START Exercise input

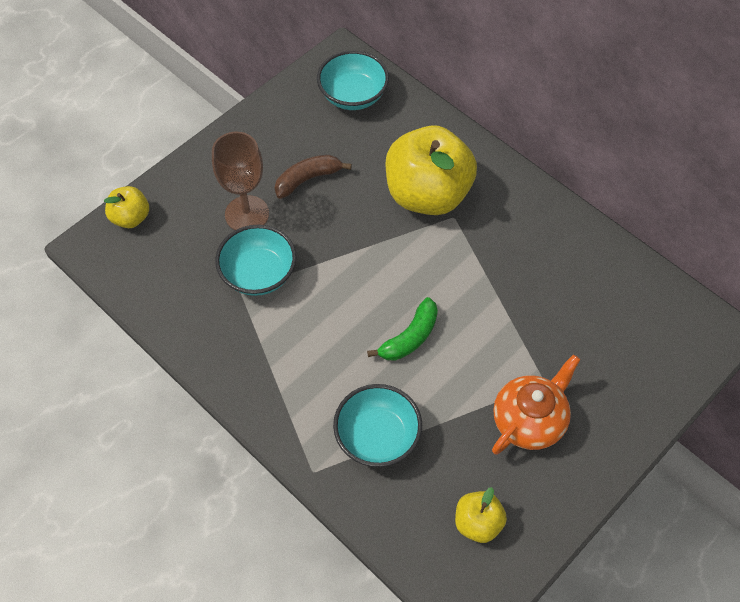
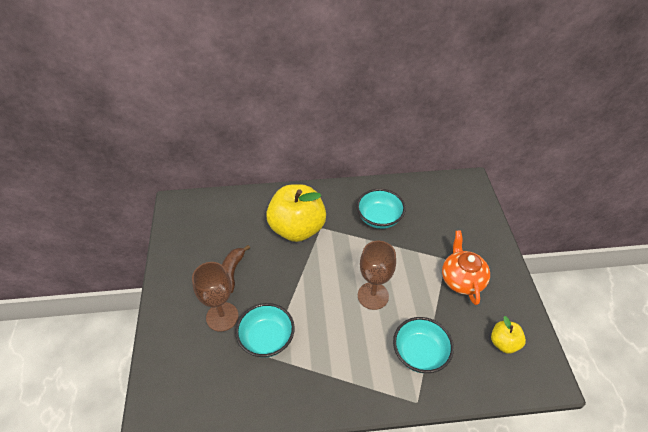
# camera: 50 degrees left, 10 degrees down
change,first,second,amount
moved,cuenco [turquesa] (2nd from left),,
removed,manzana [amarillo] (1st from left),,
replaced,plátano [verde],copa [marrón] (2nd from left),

END Exercise input

- [Work to complete]
Produce the entries again, word for word, without any of their pictures.

- [Task result]
# camera: 50 degrees left, 10 degrees down
change,first,second,amount
moved,cuenco [turquesa] (2nd from left),,
removed,manzana [amarillo] (1st from left),,
replaced,plátano [verde],copa [marrón] (2nd from left),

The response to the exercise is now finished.